── AVAILABLE RECORDS

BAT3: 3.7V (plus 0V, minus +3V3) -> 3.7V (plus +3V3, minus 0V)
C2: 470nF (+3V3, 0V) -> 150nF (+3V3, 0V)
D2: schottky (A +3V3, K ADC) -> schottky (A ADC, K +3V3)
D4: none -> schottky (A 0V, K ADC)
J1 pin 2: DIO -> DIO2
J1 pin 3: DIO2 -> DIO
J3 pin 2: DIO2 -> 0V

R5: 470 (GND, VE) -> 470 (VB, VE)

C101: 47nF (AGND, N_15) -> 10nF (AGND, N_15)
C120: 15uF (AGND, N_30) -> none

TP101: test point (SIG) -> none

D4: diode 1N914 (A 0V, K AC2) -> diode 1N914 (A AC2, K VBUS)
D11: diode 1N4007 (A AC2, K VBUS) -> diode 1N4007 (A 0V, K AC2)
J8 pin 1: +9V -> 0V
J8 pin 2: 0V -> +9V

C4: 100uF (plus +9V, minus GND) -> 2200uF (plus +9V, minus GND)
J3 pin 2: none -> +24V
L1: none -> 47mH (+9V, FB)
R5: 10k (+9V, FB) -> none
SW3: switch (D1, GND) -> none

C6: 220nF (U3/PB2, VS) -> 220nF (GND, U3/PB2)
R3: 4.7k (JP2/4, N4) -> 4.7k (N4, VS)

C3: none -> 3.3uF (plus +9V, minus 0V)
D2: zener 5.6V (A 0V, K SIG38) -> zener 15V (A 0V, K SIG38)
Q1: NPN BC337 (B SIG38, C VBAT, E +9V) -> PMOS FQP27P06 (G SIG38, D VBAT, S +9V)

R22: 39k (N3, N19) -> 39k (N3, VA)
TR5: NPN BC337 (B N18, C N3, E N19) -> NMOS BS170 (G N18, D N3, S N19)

────

### WHAT TO PRODUCE
Set down each record verbatim.

### TASK SOLUTION
BAT3: 3.7V (plus 0V, minus +3V3) -> 3.7V (plus +3V3, minus 0V)
C2: 470nF (+3V3, 0V) -> 150nF (+3V3, 0V)
D2: schottky (A +3V3, K ADC) -> schottky (A ADC, K +3V3)
D4: none -> schottky (A 0V, K ADC)
J1 pin 2: DIO -> DIO2
J1 pin 3: DIO2 -> DIO
J3 pin 2: DIO2 -> 0V

R5: 470 (GND, VE) -> 470 (VB, VE)

C101: 47nF (AGND, N_15) -> 10nF (AGND, N_15)
C120: 15uF (AGND, N_30) -> none

TP101: test point (SIG) -> none

D4: diode 1N914 (A 0V, K AC2) -> diode 1N914 (A AC2, K VBUS)
D11: diode 1N4007 (A AC2, K VBUS) -> diode 1N4007 (A 0V, K AC2)
J8 pin 1: +9V -> 0V
J8 pin 2: 0V -> +9V

C4: 100uF (plus +9V, minus GND) -> 2200uF (plus +9V, minus GND)
J3 pin 2: none -> +24V
L1: none -> 47mH (+9V, FB)
R5: 10k (+9V, FB) -> none
SW3: switch (D1, GND) -> none

C6: 220nF (U3/PB2, VS) -> 220nF (GND, U3/PB2)
R3: 4.7k (JP2/4, N4) -> 4.7k (N4, VS)

C3: none -> 3.3uF (plus +9V, minus 0V)
D2: zener 5.6V (A 0V, K SIG38) -> zener 15V (A 0V, K SIG38)
Q1: NPN BC337 (B SIG38, C VBAT, E +9V) -> PMOS FQP27P06 (G SIG38, D VBAT, S +9V)

R22: 39k (N3, N19) -> 39k (N3, VA)
TR5: NPN BC337 (B N18, C N3, E N19) -> NMOS BS170 (G N18, D N3, S N19)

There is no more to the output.